What the task requires :: Filter the listing below down to the lines with the word "BASE" and copy those.
═══ Data to use
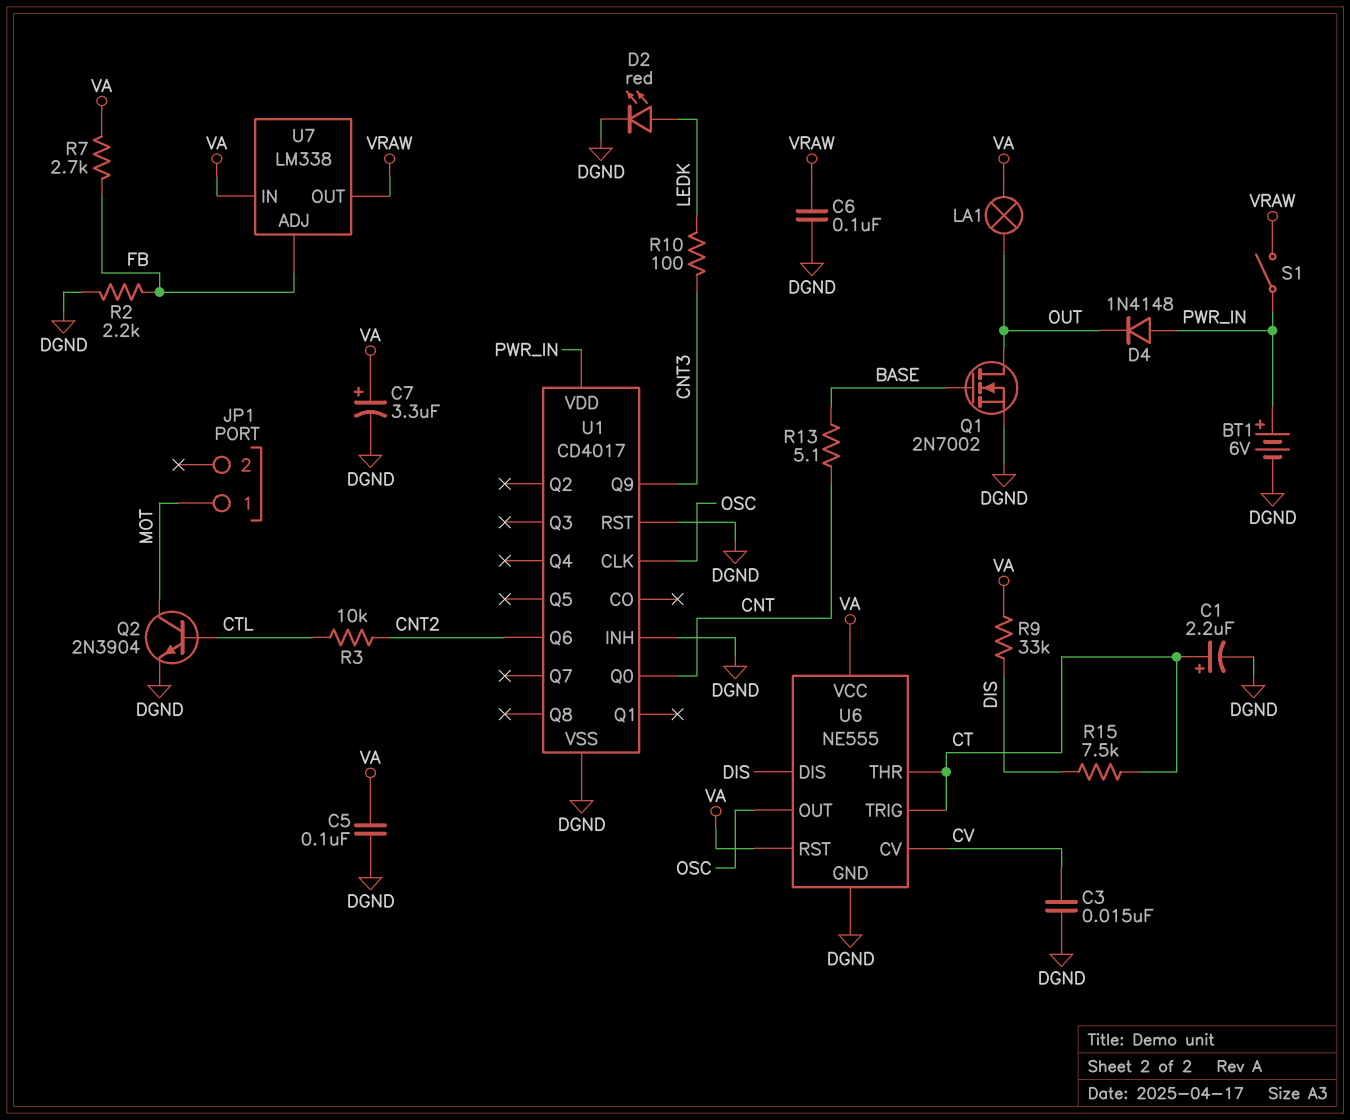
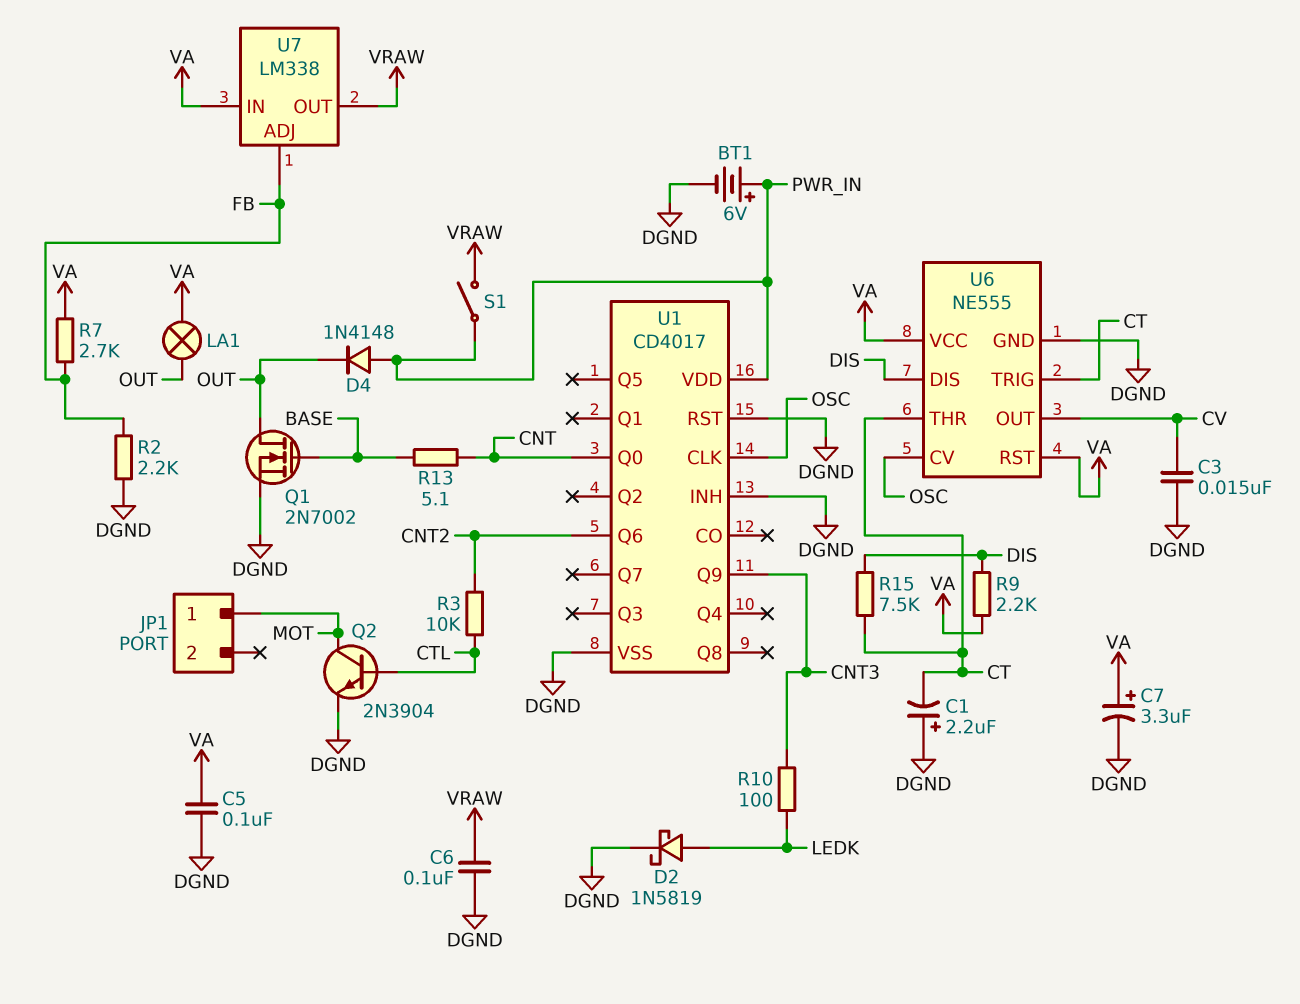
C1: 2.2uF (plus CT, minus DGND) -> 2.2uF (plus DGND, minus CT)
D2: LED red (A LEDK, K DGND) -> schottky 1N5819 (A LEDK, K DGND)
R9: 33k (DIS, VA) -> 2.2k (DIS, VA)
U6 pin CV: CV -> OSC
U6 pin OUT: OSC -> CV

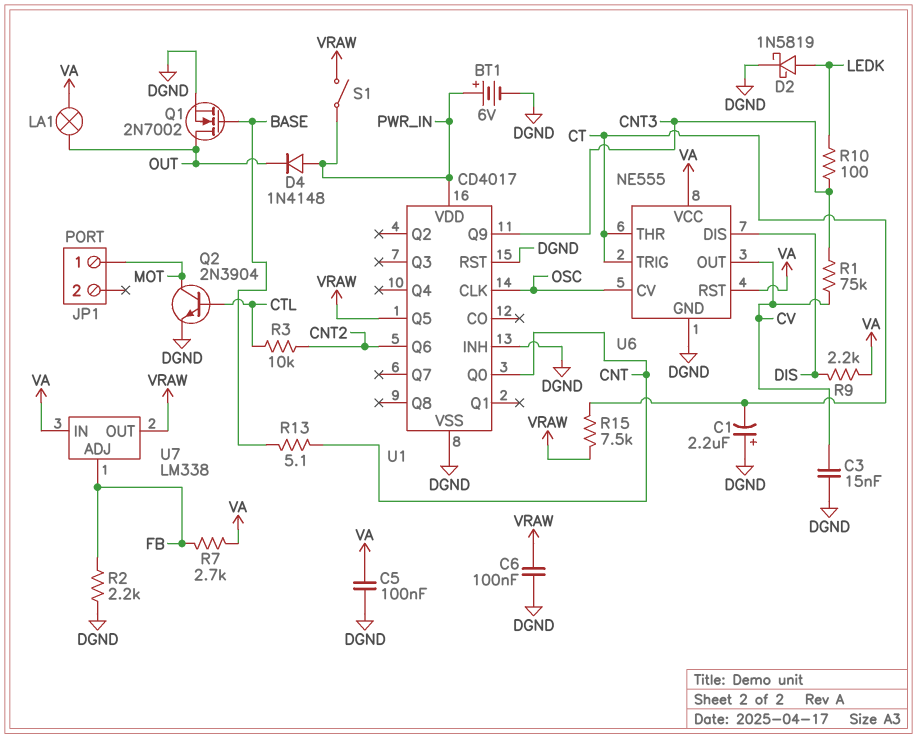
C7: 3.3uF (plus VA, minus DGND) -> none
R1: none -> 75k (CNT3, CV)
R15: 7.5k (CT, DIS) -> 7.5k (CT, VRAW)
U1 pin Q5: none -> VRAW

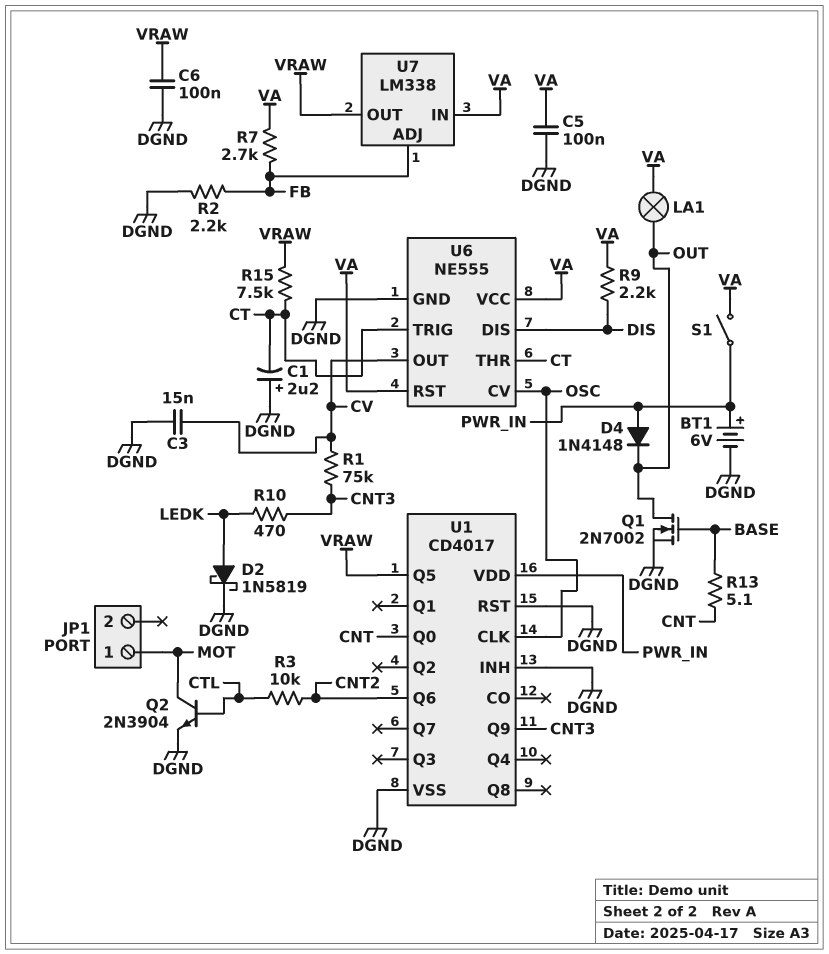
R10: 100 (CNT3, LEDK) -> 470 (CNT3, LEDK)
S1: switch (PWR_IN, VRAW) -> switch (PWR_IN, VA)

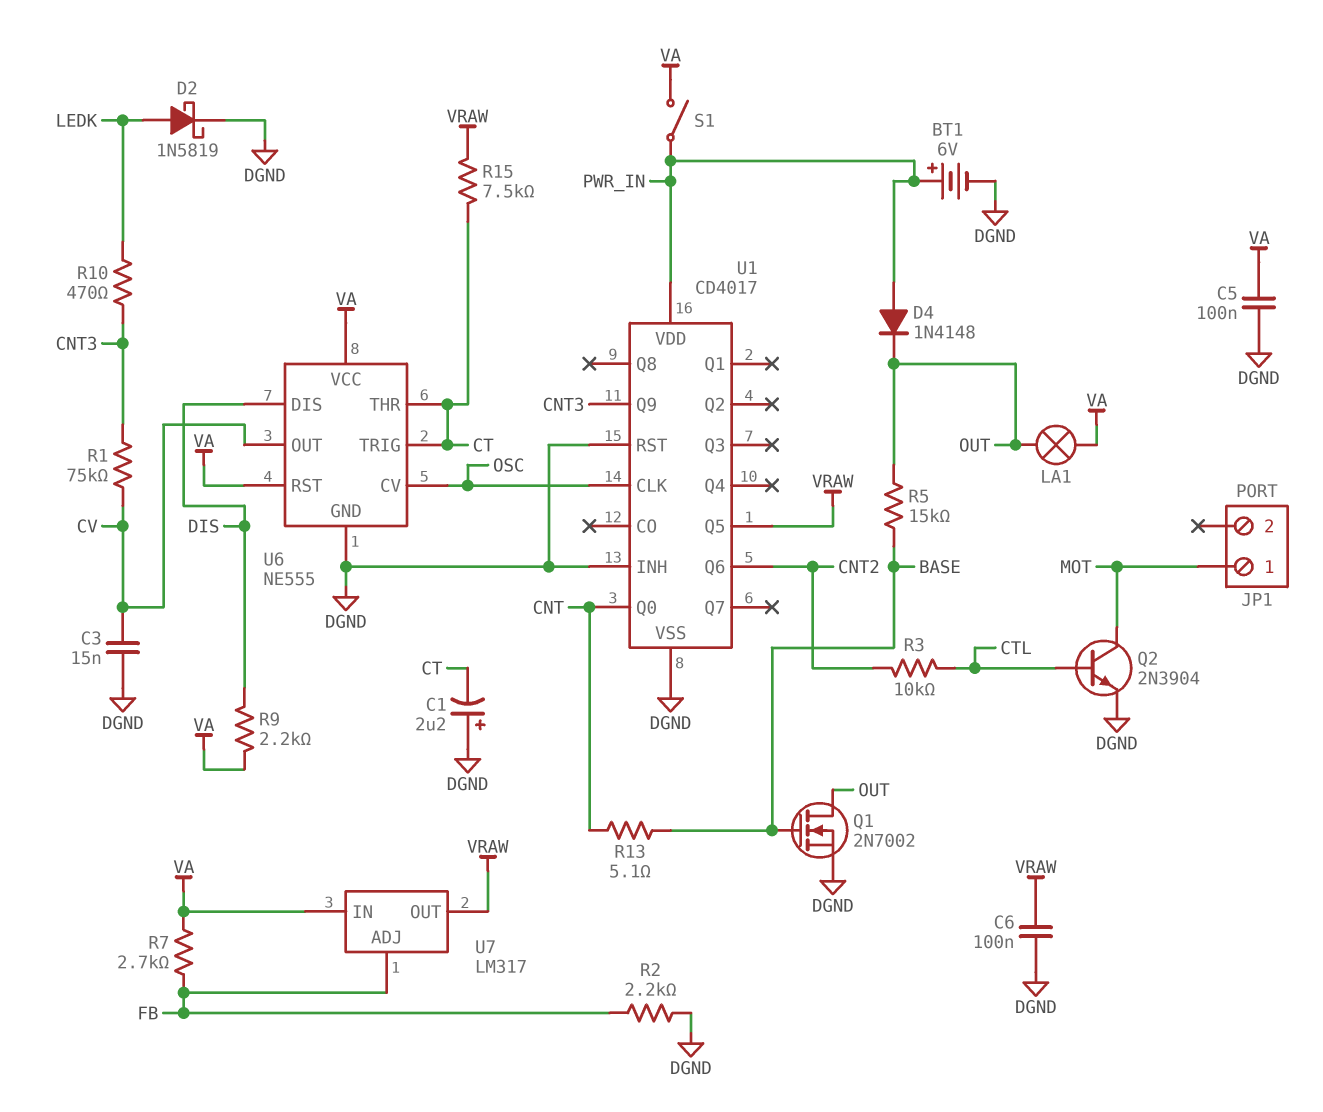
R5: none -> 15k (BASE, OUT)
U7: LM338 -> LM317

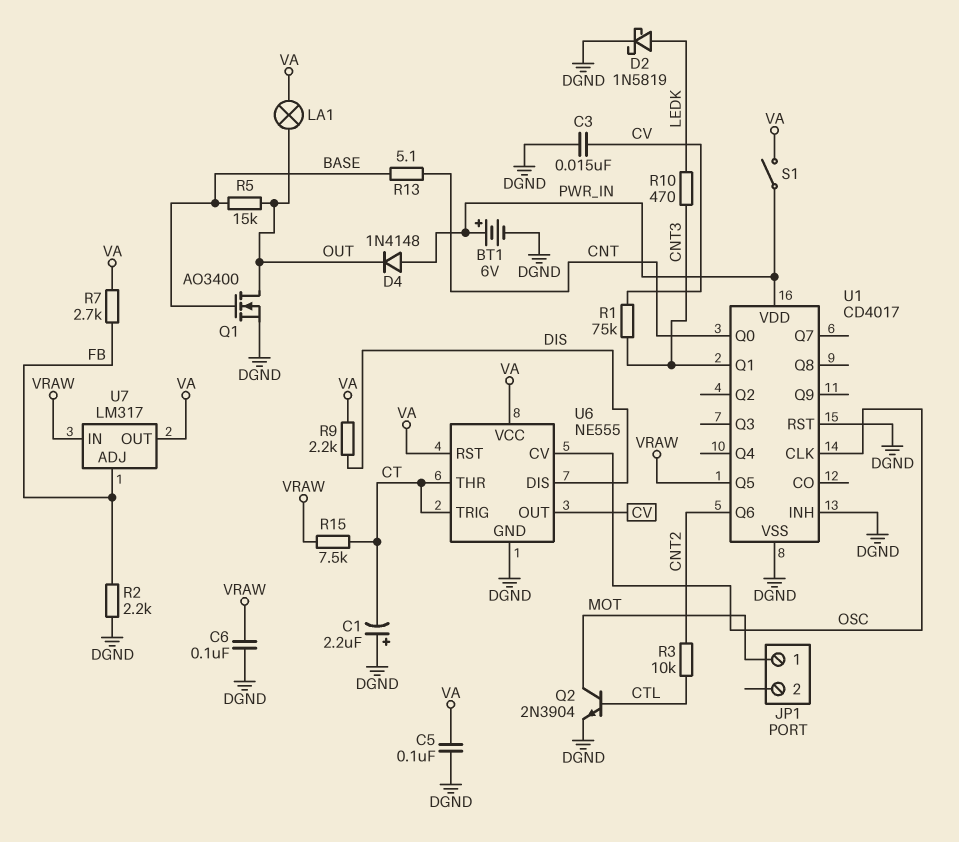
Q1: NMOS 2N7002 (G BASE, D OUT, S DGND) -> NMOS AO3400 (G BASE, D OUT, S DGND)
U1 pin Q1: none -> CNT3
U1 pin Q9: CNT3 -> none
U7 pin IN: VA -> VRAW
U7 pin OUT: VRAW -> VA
══════
Exercise result ::
R5: none -> 15k (BASE, OUT)
Q1: NMOS 2N7002 (G BASE, D OUT, S DGND) -> NMOS AO3400 (G BASE, D OUT, S DGND)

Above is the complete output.